[Stored data]
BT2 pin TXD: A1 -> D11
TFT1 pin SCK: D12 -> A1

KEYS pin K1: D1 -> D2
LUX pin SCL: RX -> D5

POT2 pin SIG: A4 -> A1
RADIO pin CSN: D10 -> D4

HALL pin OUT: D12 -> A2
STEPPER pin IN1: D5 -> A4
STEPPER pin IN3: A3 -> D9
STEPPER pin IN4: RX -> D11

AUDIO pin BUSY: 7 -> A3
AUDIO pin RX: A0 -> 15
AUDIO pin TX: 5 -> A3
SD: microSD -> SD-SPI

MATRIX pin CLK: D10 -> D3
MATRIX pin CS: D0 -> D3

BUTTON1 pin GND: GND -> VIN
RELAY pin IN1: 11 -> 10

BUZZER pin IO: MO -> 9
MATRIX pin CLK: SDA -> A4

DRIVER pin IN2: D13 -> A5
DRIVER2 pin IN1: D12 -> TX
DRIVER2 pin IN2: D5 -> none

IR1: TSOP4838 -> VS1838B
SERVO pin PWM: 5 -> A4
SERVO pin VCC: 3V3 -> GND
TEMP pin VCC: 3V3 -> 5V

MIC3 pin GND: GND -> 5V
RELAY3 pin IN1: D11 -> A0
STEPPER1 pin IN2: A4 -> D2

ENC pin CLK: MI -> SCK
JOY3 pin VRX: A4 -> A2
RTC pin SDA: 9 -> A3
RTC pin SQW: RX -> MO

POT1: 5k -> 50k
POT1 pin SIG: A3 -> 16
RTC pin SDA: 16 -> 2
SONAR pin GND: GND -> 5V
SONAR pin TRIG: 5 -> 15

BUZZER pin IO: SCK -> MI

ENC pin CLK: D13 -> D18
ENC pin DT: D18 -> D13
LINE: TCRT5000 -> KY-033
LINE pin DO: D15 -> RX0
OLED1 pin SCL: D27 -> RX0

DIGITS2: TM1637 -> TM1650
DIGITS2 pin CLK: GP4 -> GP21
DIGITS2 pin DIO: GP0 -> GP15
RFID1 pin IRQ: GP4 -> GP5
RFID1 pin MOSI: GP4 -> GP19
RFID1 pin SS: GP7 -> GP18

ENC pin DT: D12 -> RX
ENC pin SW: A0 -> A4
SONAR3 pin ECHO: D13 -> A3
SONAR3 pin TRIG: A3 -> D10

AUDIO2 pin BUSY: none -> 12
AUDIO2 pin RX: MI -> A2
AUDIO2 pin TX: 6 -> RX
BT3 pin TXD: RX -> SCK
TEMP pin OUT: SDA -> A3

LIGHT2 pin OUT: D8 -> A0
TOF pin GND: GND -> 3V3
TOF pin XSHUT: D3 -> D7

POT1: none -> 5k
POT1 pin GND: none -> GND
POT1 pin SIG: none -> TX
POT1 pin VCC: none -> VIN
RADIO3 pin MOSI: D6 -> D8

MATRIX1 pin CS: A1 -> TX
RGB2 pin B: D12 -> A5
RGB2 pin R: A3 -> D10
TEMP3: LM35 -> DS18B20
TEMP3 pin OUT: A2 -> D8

▶ **Work instruction**
Once you find the line with "SONAR3 pin ECHO: D13 -> A3" in the entries above, output it and each line after it up to and including the line with "RGB2 pin R: A3 -> D10", and nothing else.

▶ **Reply to the exercise**
SONAR3 pin ECHO: D13 -> A3
SONAR3 pin TRIG: A3 -> D10

AUDIO2 pin BUSY: none -> 12
AUDIO2 pin RX: MI -> A2
AUDIO2 pin TX: 6 -> RX
BT3 pin TXD: RX -> SCK
TEMP pin OUT: SDA -> A3

LIGHT2 pin OUT: D8 -> A0
TOF pin GND: GND -> 3V3
TOF pin XSHUT: D3 -> D7

POT1: none -> 5k
POT1 pin GND: none -> GND
POT1 pin SIG: none -> TX
POT1 pin VCC: none -> VIN
RADIO3 pin MOSI: D6 -> D8

MATRIX1 pin CS: A1 -> TX
RGB2 pin B: D12 -> A5
RGB2 pin R: A3 -> D10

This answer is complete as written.